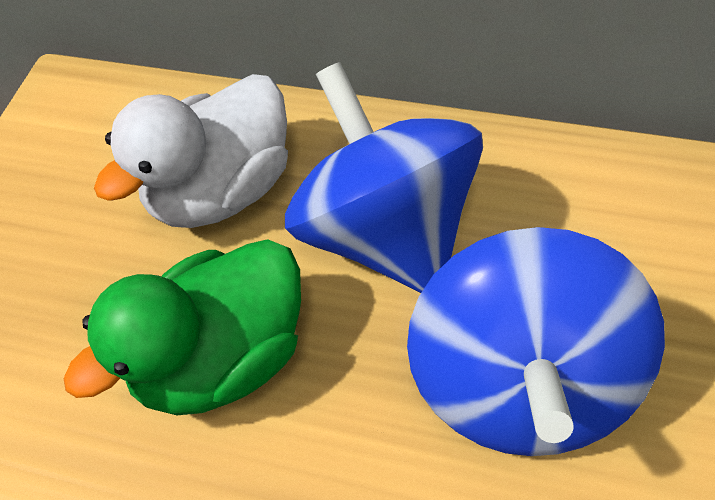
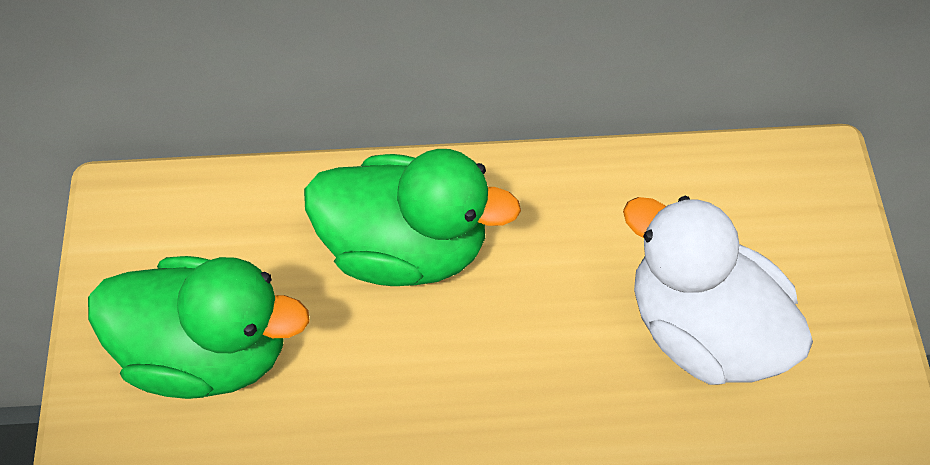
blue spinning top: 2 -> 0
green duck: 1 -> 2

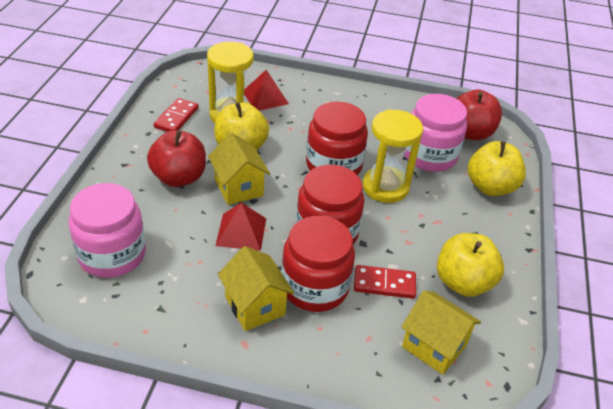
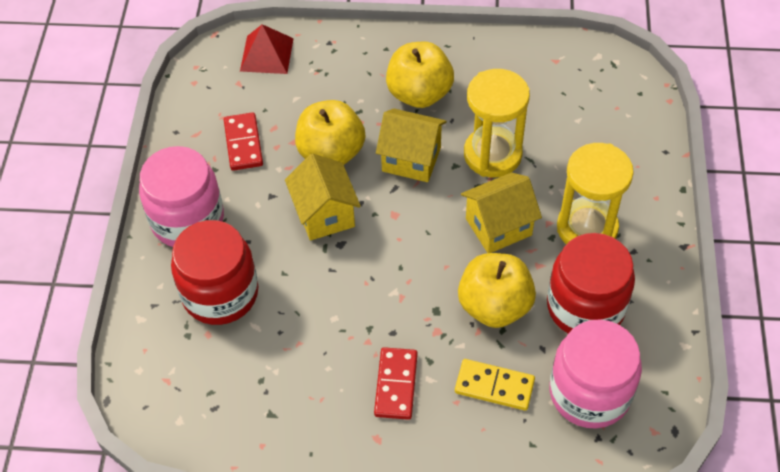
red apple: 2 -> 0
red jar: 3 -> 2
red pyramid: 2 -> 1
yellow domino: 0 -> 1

::::::::

→ Problem to solve
From the listing, extract all text exactly as given and drop any picture.

→ Exercise answer
blue spinning top: 2 -> 0
green duck: 1 -> 2

red apple: 2 -> 0
red jar: 3 -> 2
red pyramid: 2 -> 1
yellow domino: 0 -> 1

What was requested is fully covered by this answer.